▶ _Problem description_:
Print every one of the records below word for word, changing nothing.

▶ _Input material_:

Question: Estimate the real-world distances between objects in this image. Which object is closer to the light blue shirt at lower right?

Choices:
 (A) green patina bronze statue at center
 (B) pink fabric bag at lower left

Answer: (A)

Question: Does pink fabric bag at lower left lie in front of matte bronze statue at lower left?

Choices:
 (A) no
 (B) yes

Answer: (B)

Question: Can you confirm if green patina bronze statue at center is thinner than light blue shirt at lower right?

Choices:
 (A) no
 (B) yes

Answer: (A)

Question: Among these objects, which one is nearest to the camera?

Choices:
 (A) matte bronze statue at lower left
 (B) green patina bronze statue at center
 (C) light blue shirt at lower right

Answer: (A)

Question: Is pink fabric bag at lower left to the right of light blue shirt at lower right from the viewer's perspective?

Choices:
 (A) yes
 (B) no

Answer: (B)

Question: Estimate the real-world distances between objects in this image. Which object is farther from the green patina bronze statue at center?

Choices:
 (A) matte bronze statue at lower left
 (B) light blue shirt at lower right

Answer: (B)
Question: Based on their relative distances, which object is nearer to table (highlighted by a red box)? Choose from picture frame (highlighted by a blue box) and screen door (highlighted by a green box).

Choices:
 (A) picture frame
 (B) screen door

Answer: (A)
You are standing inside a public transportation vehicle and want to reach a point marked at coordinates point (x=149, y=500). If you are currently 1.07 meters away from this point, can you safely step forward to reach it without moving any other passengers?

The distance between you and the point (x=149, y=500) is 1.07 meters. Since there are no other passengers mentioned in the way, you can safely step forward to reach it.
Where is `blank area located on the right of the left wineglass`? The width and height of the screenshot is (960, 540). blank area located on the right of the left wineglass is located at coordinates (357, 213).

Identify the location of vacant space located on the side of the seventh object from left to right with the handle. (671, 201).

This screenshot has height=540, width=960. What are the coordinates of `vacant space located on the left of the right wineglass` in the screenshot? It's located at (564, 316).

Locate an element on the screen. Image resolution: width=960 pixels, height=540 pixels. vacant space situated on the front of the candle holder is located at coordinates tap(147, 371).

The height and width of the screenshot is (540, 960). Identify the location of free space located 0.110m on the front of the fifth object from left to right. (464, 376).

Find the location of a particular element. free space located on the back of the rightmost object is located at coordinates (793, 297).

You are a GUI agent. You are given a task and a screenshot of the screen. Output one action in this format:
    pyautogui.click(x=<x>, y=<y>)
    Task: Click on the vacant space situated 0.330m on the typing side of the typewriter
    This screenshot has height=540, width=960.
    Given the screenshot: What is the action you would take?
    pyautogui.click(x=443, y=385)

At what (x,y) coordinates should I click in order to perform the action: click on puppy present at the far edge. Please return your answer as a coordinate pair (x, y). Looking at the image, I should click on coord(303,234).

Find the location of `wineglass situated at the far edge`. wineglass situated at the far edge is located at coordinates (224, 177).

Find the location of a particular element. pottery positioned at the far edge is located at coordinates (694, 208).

▶ _Response to the task_:
Question: Estimate the real-world distances between objects in this image. Which object is closer to the light blue shirt at lower right?

Choices:
 (A) green patina bronze statue at center
 (B) pink fabric bag at lower left

Answer: (A)

Question: Does pink fabric bag at lower left lie in front of matte bronze statue at lower left?

Choices:
 (A) no
 (B) yes

Answer: (B)

Question: Can you confirm if green patina bronze statue at center is thinner than light blue shirt at lower right?

Choices:
 (A) no
 (B) yes

Answer: (A)

Question: Among these objects, which one is nearest to the camera?

Choices:
 (A) matte bronze statue at lower left
 (B) green patina bronze statue at center
 (C) light blue shirt at lower right

Answer: (A)

Question: Is pink fabric bag at lower left to the right of light blue shirt at lower right from the viewer's perspective?

Choices:
 (A) yes
 (B) no

Answer: (B)

Question: Estimate the real-world distances between objects in this image. Which object is farther from the green patina bronze statue at center?

Choices:
 (A) matte bronze statue at lower left
 (B) light blue shirt at lower right

Answer: (B)
Question: Based on their relative distances, which object is nearer to table (highlighted by a red box)? Choose from picture frame (highlighted by a blue box) and screen door (highlighted by a green box).

Choices:
 (A) picture frame
 (B) screen door

Answer: (A)
You are standing inside a public transportation vehicle and want to reach a point marked at coordinates point (x=149, y=500). If you are currently 1.07 meters away from this point, can you safely step forward to reach it without moving any other passengers?

The distance between you and the point (x=149, y=500) is 1.07 meters. Since there are no other passengers mentioned in the way, you can safely step forward to reach it.
Where is `blank area located on the right of the left wineglass`? The width and height of the screenshot is (960, 540). blank area located on the right of the left wineglass is located at coordinates (357, 213).

Identify the location of vacant space located on the side of the seventh object from left to right with the handle. (671, 201).

This screenshot has height=540, width=960. What are the coordinates of `vacant space located on the left of the right wineglass` in the screenshot? It's located at (564, 316).

Locate an element on the screen. Image resolution: width=960 pixels, height=540 pixels. vacant space situated on the front of the candle holder is located at coordinates tap(147, 371).

The height and width of the screenshot is (540, 960). Identify the location of free space located 0.110m on the front of the fifth object from left to right. (464, 376).

Find the location of a particular element. free space located on the back of the rightmost object is located at coordinates (793, 297).

You are a GUI agent. You are given a task and a screenshot of the screen. Output one action in this format:
    pyautogui.click(x=<x>, y=<y>)
    Task: Click on the vacant space situated 0.330m on the typing side of the typewriter
    This screenshot has height=540, width=960.
    Given the screenshot: What is the action you would take?
    pyautogui.click(x=443, y=385)

At what (x,y) coordinates should I click in order to perform the action: click on puppy present at the far edge. Please return your answer as a coordinate pair (x, y). Looking at the image, I should click on coord(303,234).

Find the location of `wineglass situated at the far edge`. wineglass situated at the far edge is located at coordinates (224, 177).

Find the location of a particular element. pottery positioned at the far edge is located at coordinates (694, 208).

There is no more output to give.